▶ _What to do_:
Find every line below where the word "none" occurs, then give how many you found and nothing else.

[Items from a dataset]
[Start of Attachment]

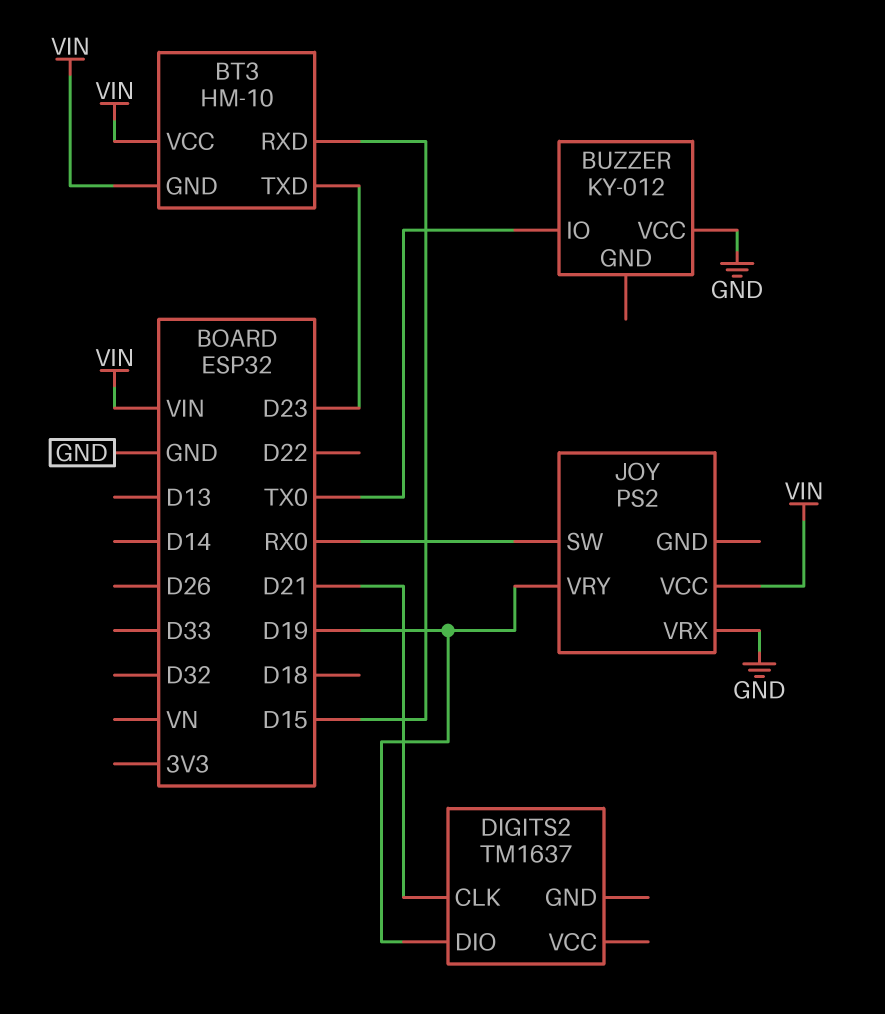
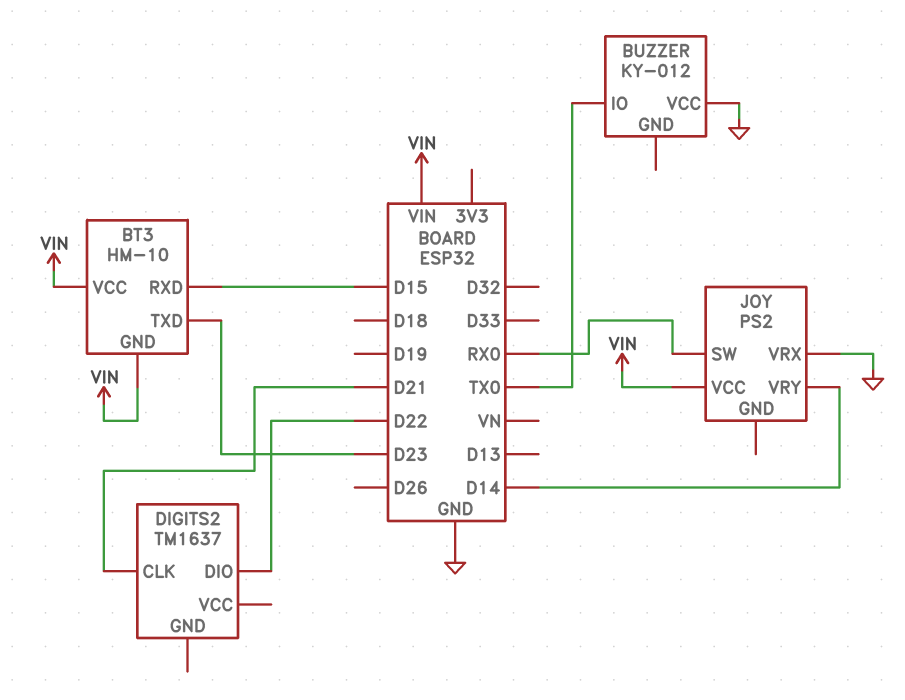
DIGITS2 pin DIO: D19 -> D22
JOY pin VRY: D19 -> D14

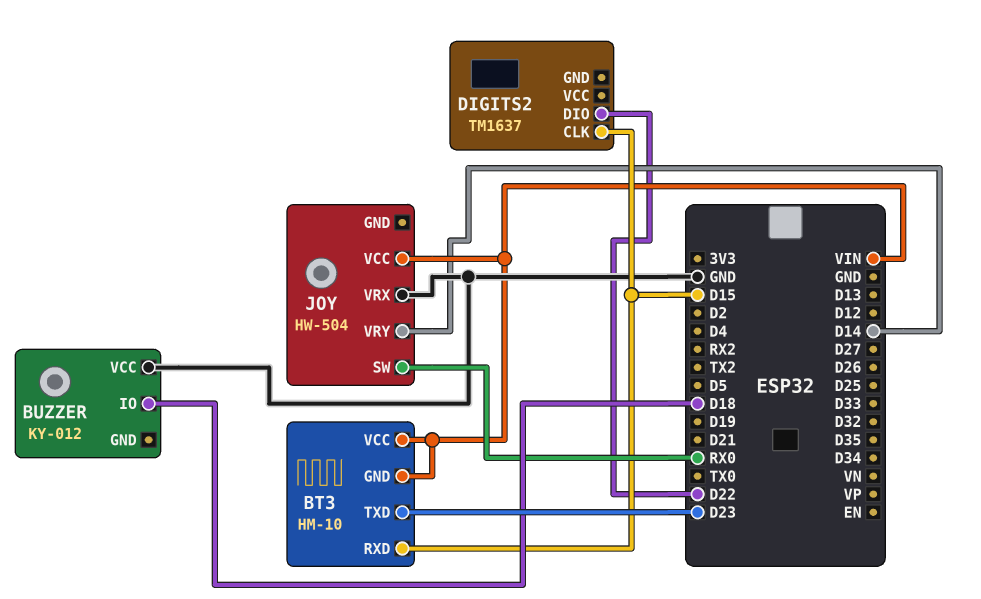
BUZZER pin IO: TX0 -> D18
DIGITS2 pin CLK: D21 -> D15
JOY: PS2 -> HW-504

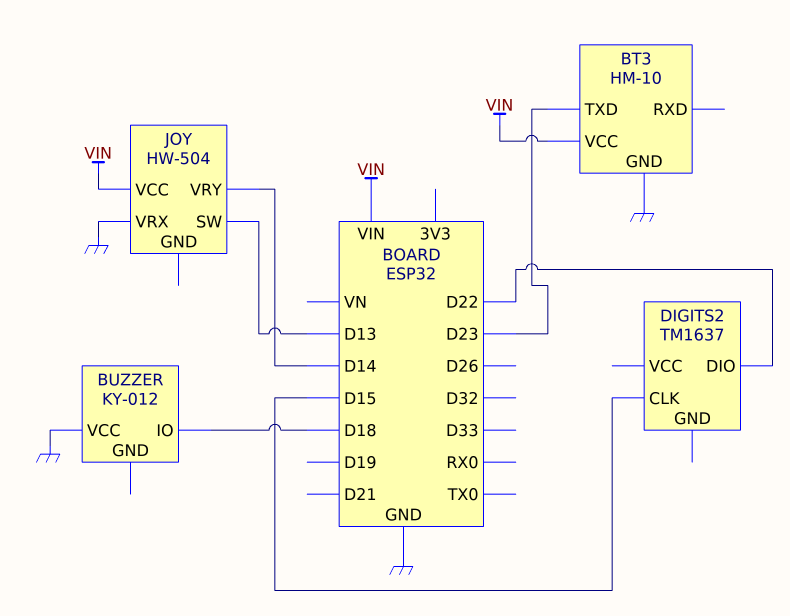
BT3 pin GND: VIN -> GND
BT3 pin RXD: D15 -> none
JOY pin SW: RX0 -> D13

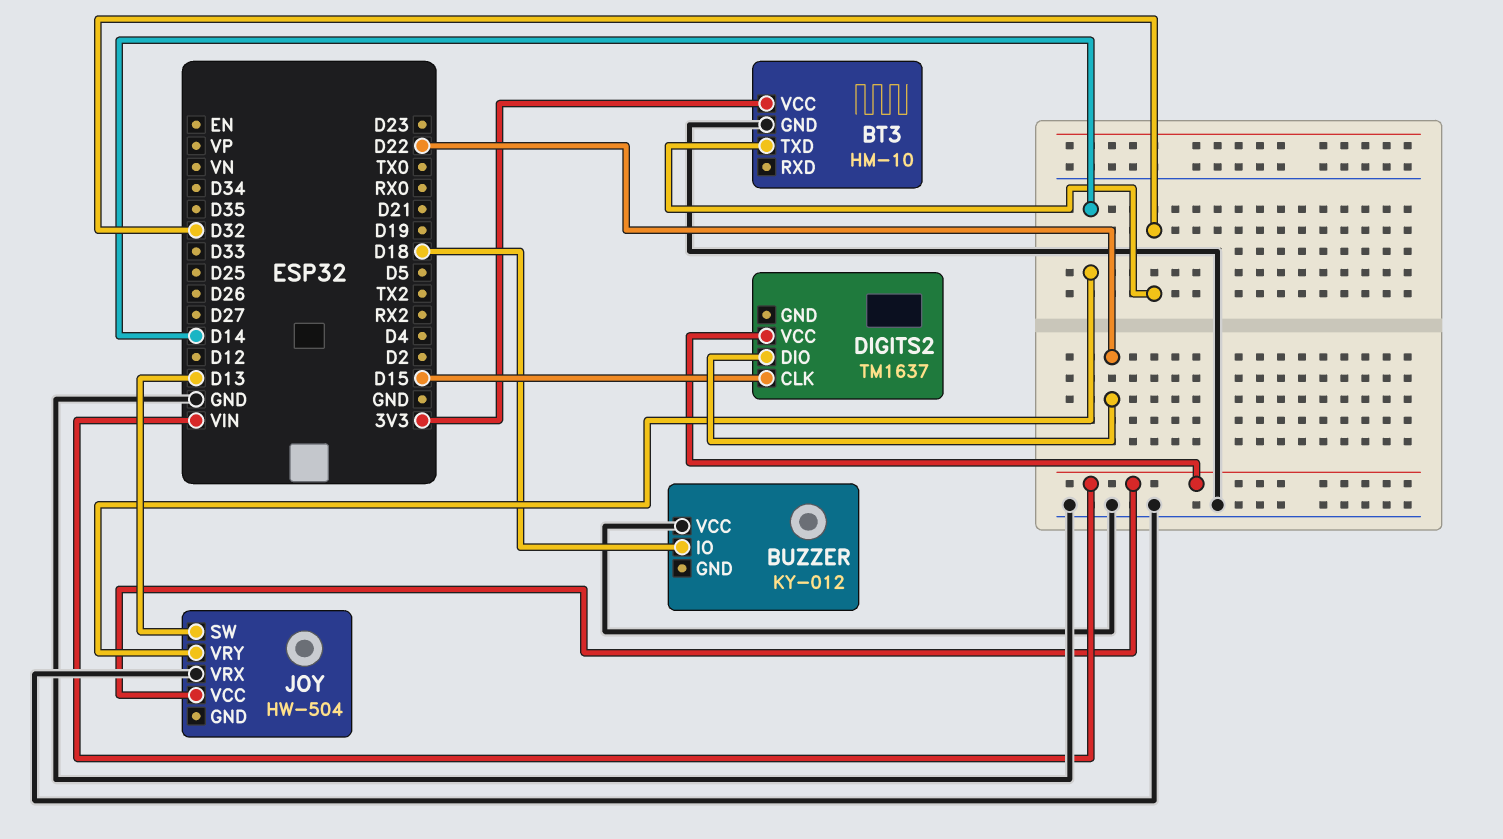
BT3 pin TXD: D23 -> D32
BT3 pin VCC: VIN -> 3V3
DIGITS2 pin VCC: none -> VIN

[End of Attachment]

▶ _Written answer_:
2